> **Exercise details**: With pictures omitted, restate the data word for word.

> **Provided material**:
..............................

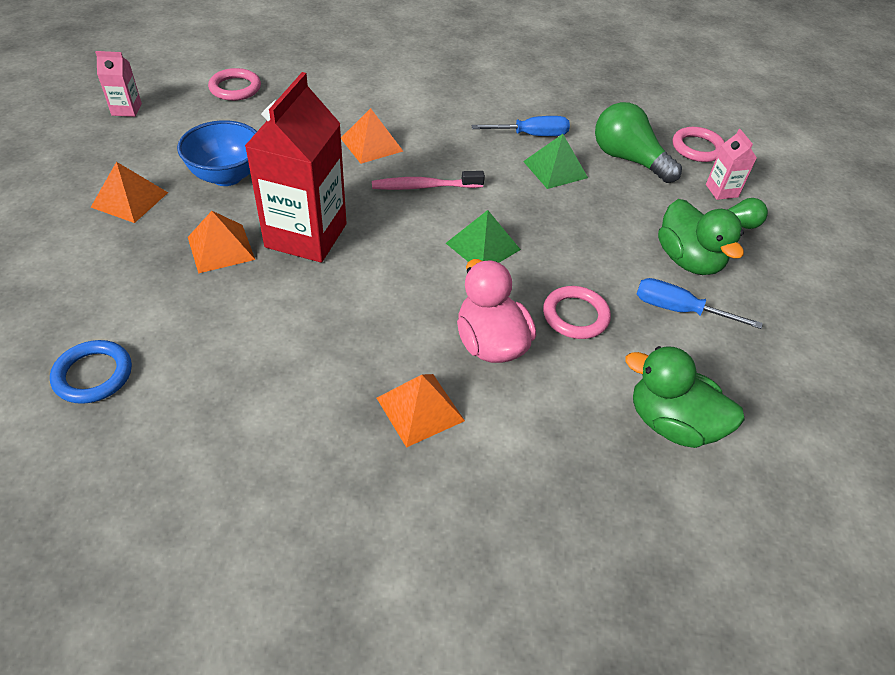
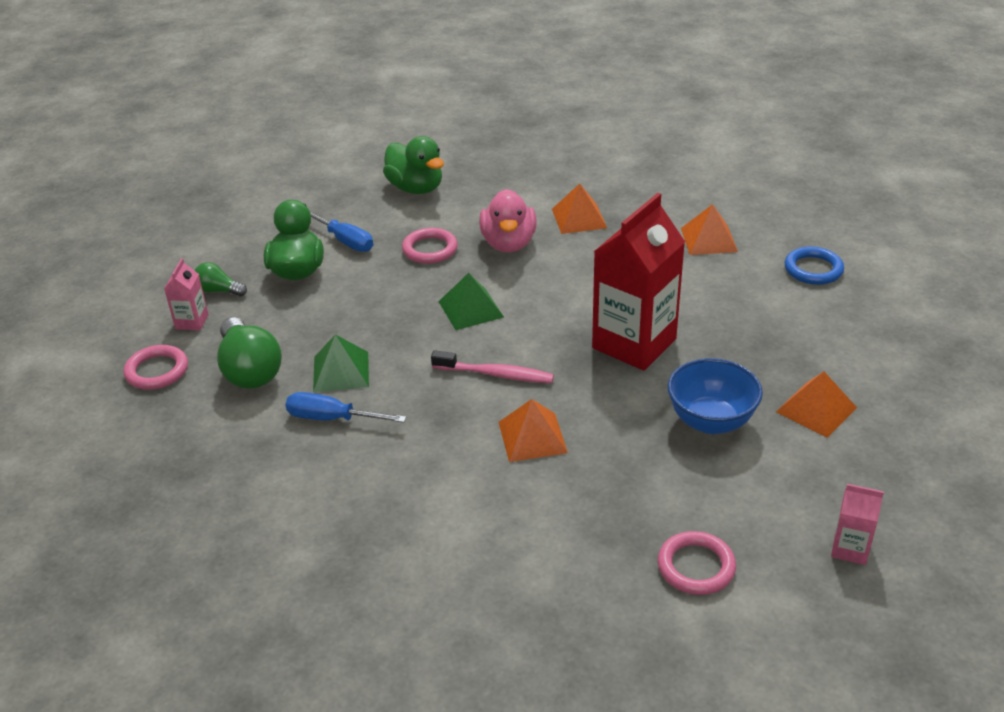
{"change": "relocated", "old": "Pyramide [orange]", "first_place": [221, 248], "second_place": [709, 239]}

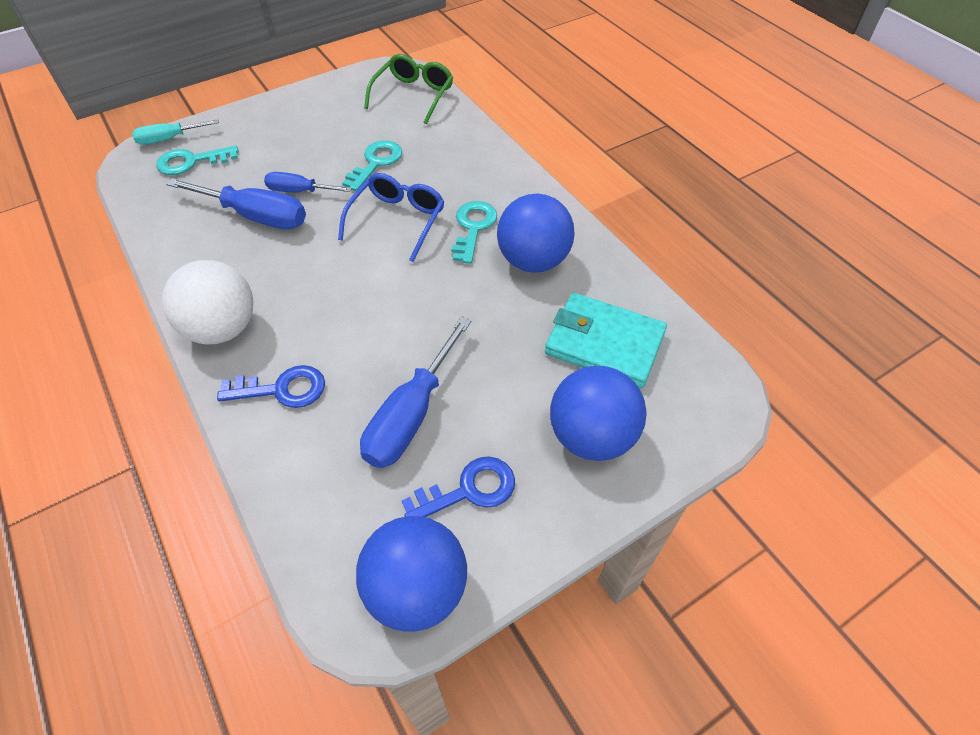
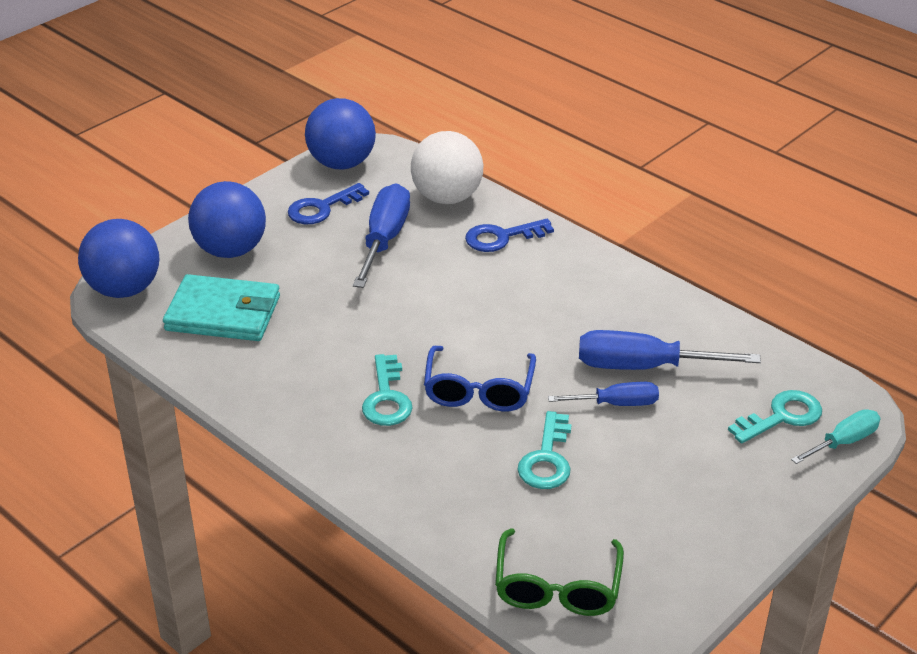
{"change": "relocated", "old": "Ball [weiß]", "first_place": [222, 328], "second_place": [447, 197]}
{"change": "relocated", "old": "Ball [blau]", "first_place": [533, 261], "second_place": [124, 289]}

..............................

> **Response**:
{"change": "relocated", "old": "Pyramide [orange]", "first_place": [221, 248], "second_place": [709, 239]}

{"change": "relocated", "old": "Ball [weiß]", "first_place": [222, 328], "second_place": [447, 197]}
{"change": "relocated", "old": "Ball [blau]", "first_place": [533, 261], "second_place": [124, 289]}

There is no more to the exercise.